Task prompt >> Restate exactly the lines of the entries below, beginning with the first and ending with the line that holds "queso [naranja] <249". Pictures are not copied.

[Recorded data]

※

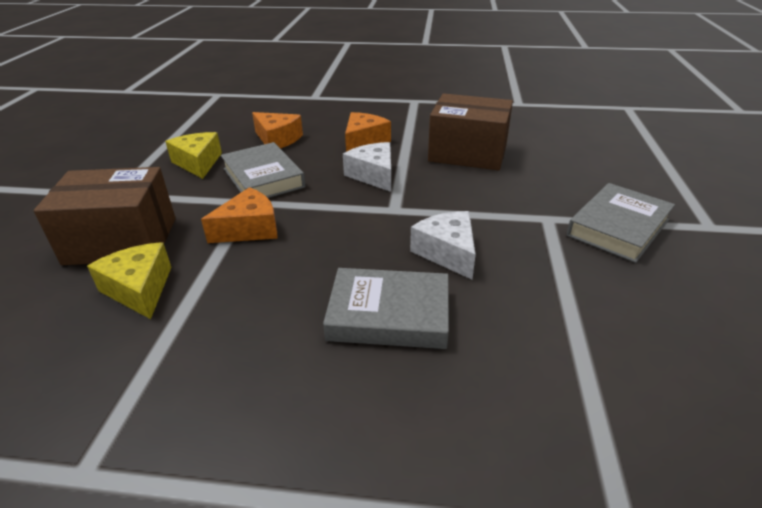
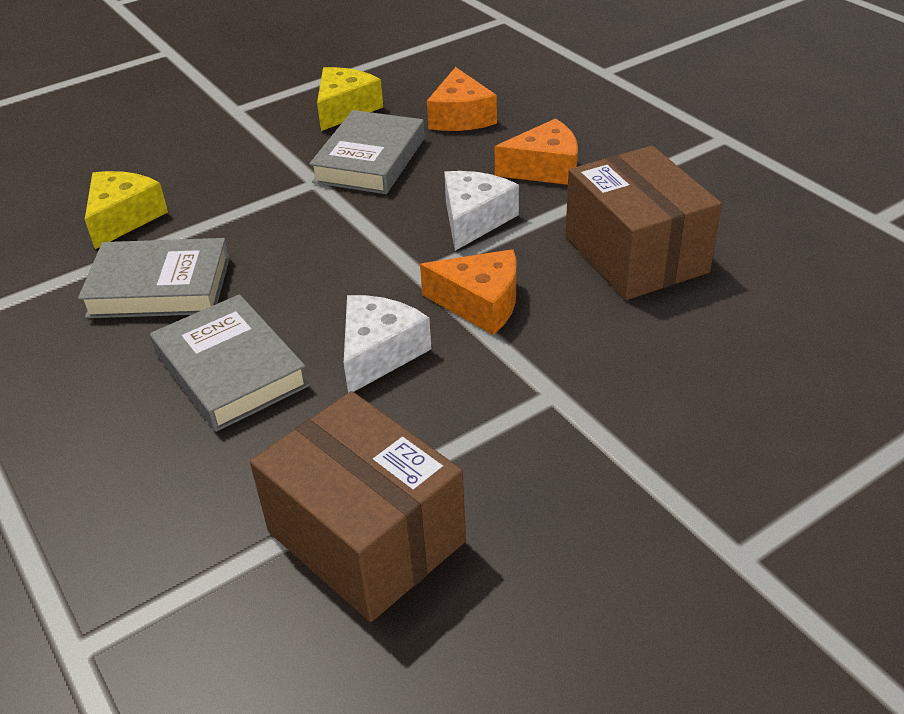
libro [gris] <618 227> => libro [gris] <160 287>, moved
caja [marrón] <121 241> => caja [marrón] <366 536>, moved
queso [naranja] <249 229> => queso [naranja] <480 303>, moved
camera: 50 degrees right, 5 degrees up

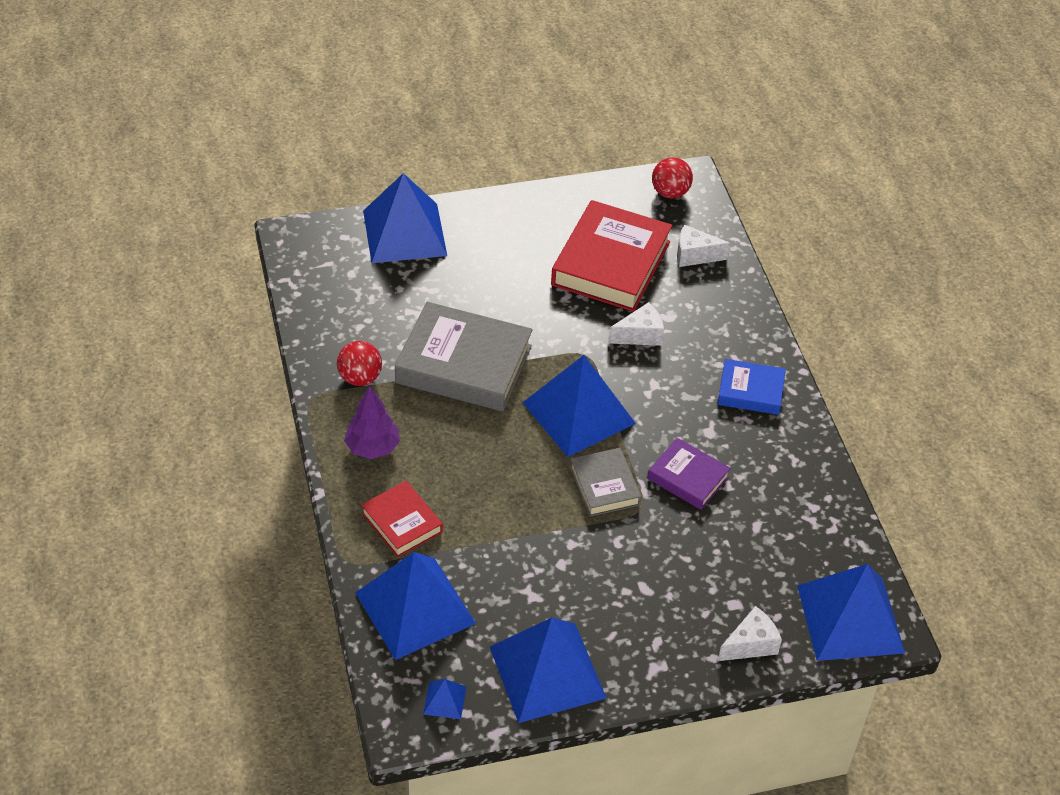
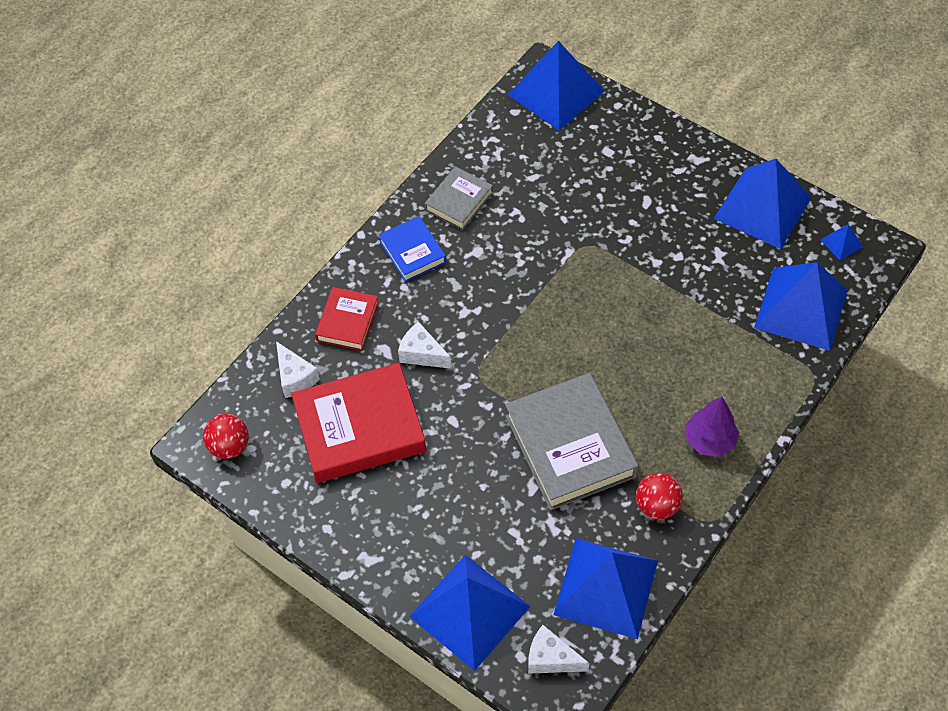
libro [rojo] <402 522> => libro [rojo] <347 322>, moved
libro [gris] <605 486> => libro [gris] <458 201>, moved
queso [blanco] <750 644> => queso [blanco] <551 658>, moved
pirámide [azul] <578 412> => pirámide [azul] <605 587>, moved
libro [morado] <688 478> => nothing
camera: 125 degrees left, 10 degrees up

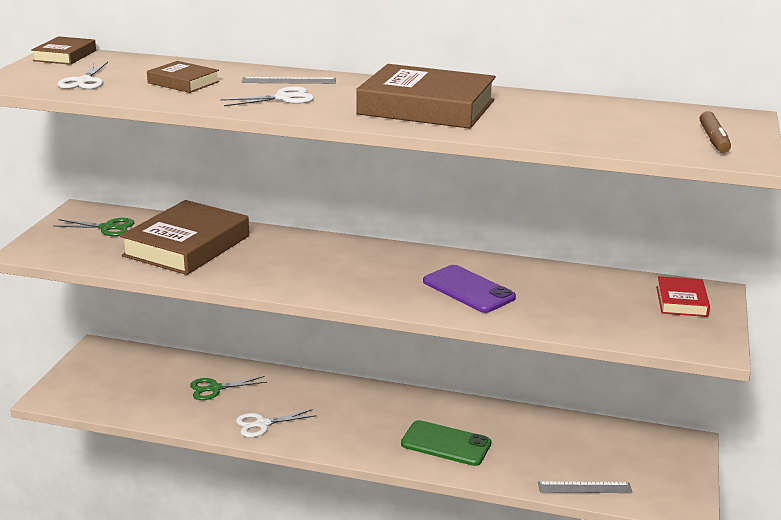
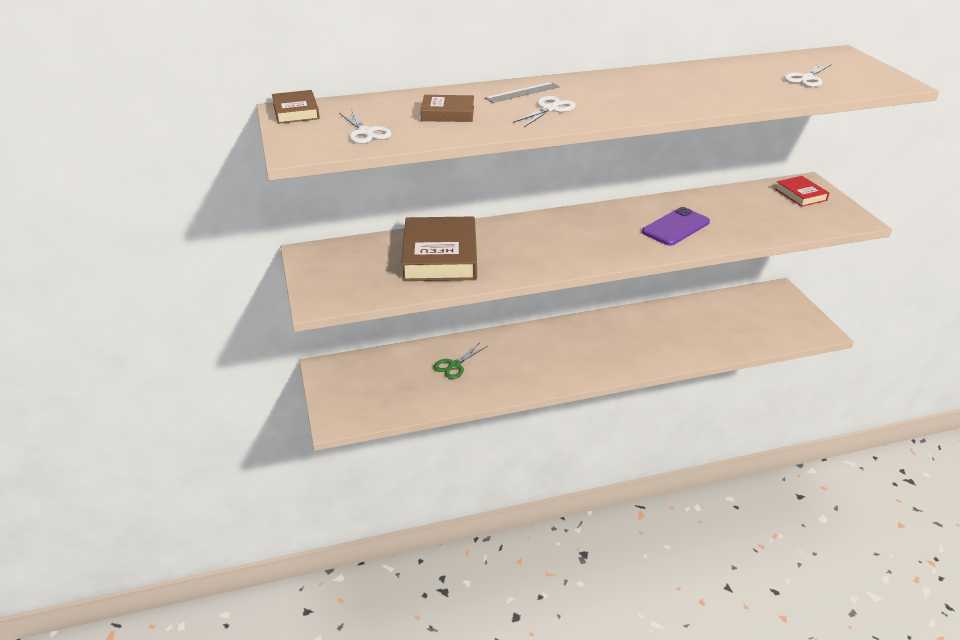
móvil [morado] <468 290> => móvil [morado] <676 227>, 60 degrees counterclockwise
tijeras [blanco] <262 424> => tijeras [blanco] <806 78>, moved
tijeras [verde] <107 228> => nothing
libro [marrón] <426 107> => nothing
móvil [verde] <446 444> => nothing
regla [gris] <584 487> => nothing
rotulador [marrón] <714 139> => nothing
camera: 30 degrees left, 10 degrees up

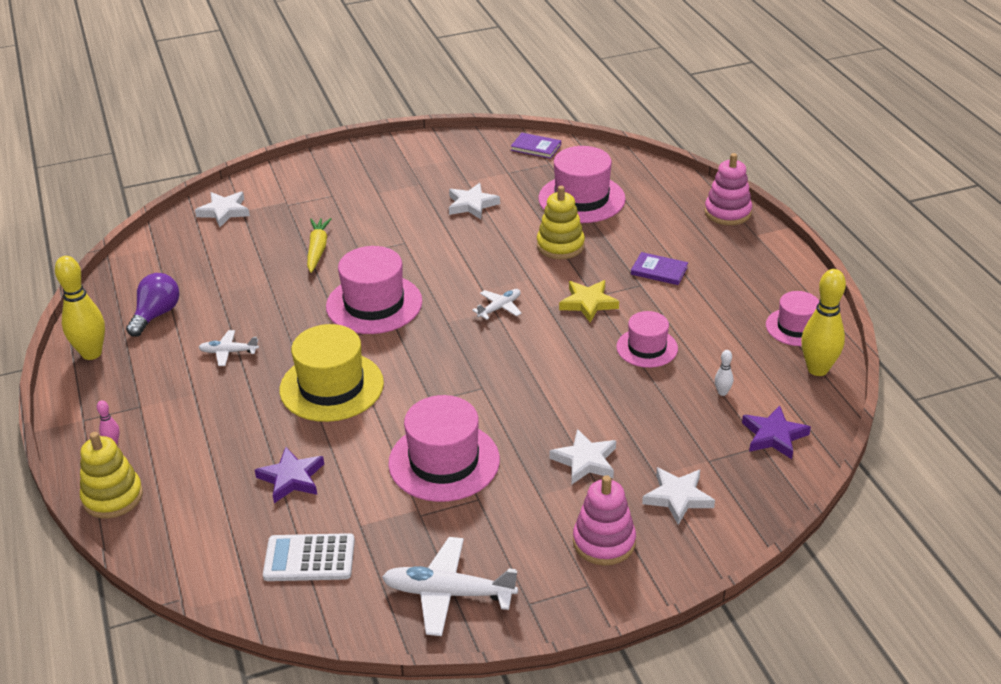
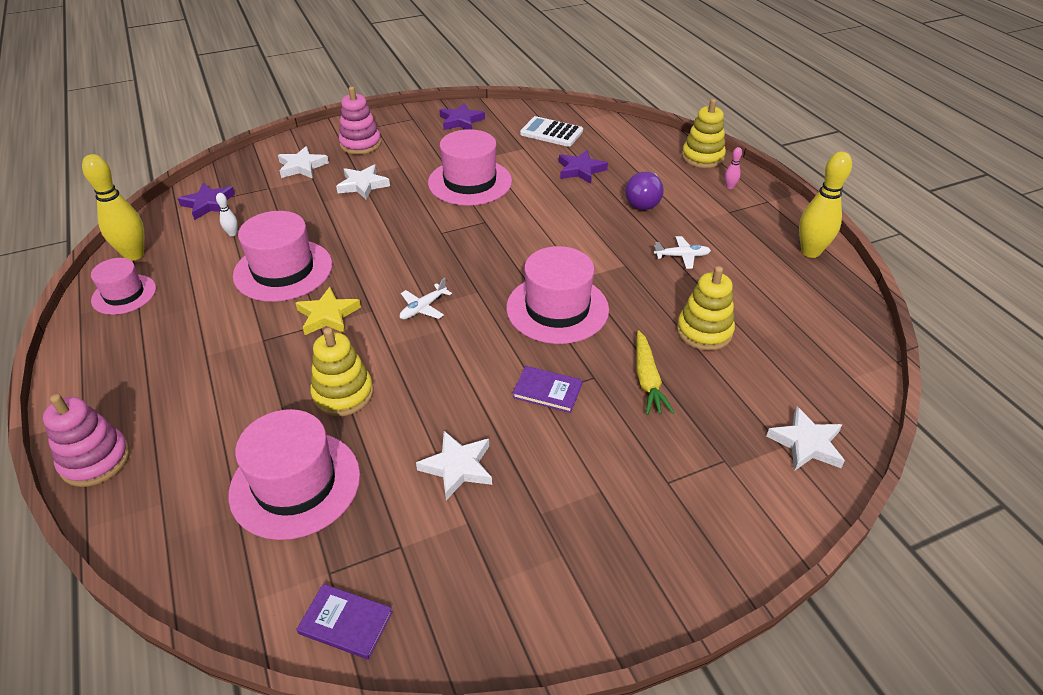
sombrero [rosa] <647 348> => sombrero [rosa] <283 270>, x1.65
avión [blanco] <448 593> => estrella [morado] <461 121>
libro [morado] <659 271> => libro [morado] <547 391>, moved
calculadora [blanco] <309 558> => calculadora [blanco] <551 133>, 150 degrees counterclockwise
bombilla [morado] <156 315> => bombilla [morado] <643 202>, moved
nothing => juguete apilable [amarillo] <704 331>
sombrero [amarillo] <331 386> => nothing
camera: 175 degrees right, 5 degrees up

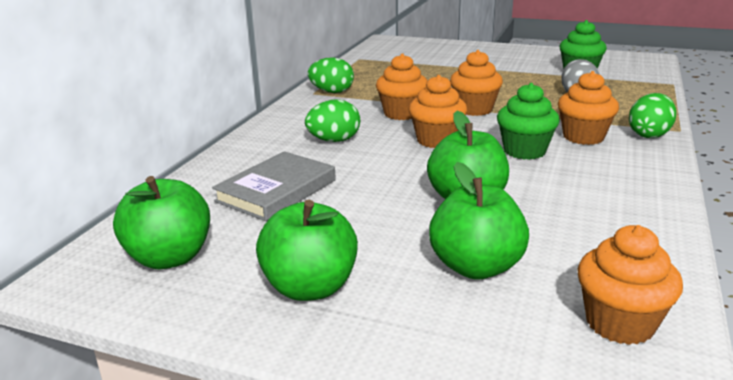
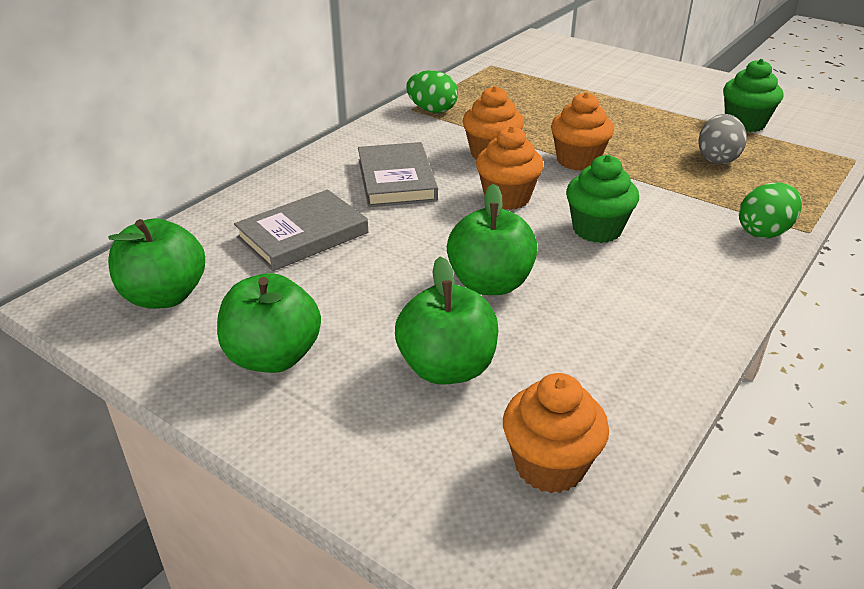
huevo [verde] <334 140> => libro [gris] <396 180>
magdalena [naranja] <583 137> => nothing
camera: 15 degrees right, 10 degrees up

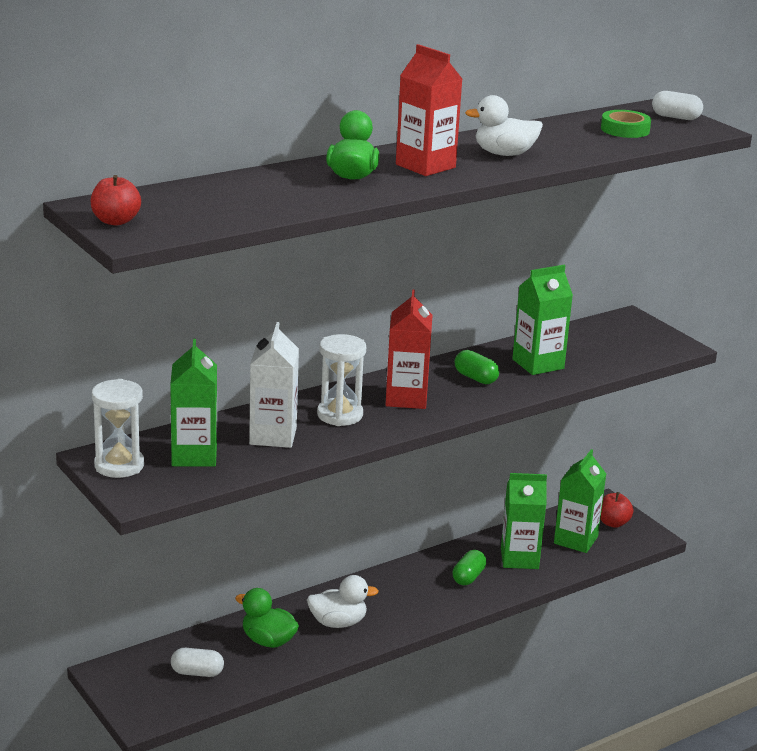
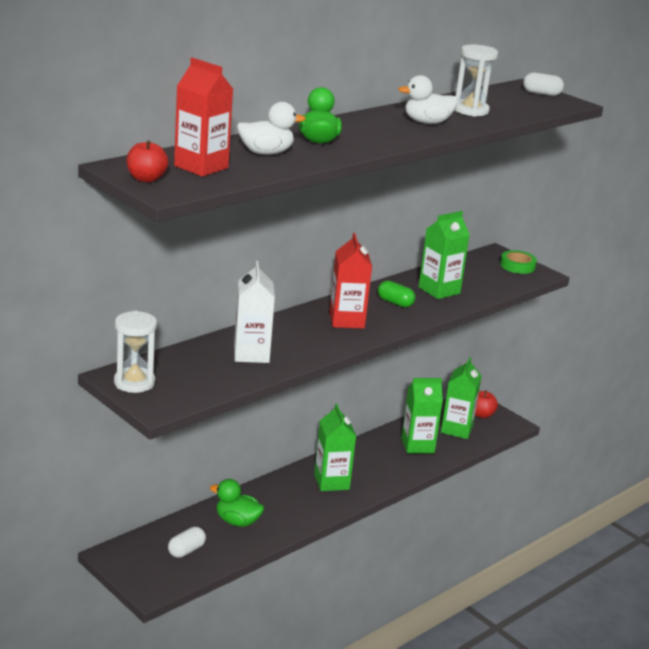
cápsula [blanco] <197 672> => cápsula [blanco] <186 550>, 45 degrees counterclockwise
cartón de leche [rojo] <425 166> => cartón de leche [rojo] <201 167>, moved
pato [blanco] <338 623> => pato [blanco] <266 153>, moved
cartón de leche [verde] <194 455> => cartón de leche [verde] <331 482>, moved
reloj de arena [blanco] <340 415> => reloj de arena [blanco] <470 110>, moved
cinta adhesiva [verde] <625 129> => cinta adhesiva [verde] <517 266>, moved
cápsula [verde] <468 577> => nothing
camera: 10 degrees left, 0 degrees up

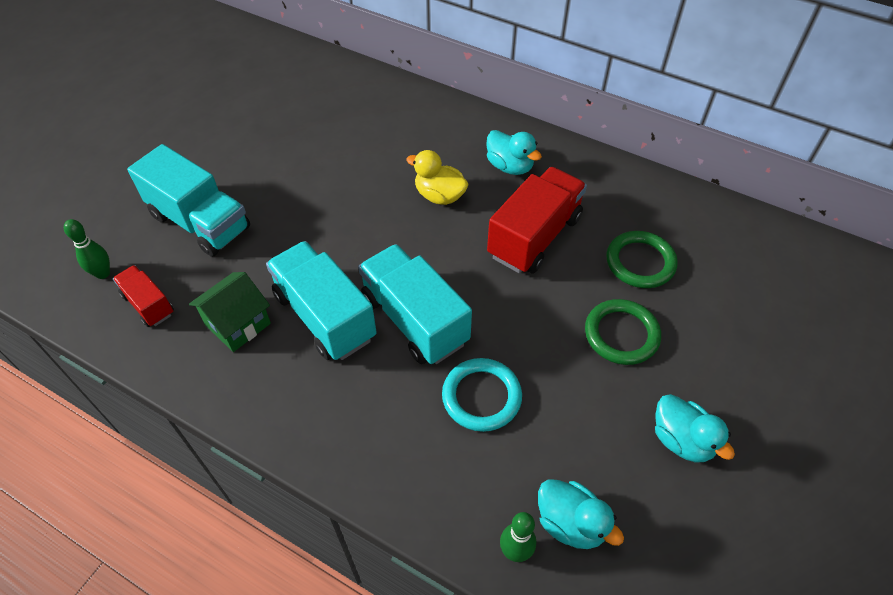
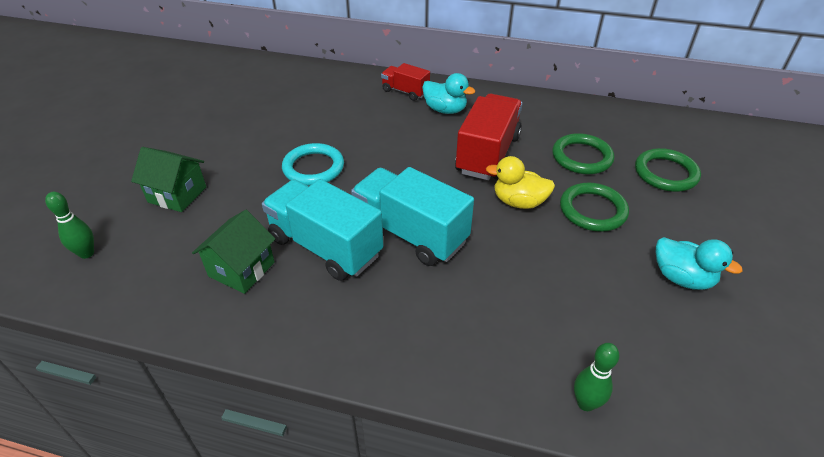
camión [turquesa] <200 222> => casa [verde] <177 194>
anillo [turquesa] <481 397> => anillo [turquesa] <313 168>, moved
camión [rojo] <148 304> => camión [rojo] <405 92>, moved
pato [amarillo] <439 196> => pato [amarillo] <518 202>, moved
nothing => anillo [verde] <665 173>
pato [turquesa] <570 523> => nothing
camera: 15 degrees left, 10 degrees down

※

Solved exercise >>
libro [gris] <618 227> => libro [gris] <160 287>, moved
caja [marrón] <121 241> => caja [marrón] <366 536>, moved
queso [naranja] <249 229> => queso [naranja] <480 303>, moved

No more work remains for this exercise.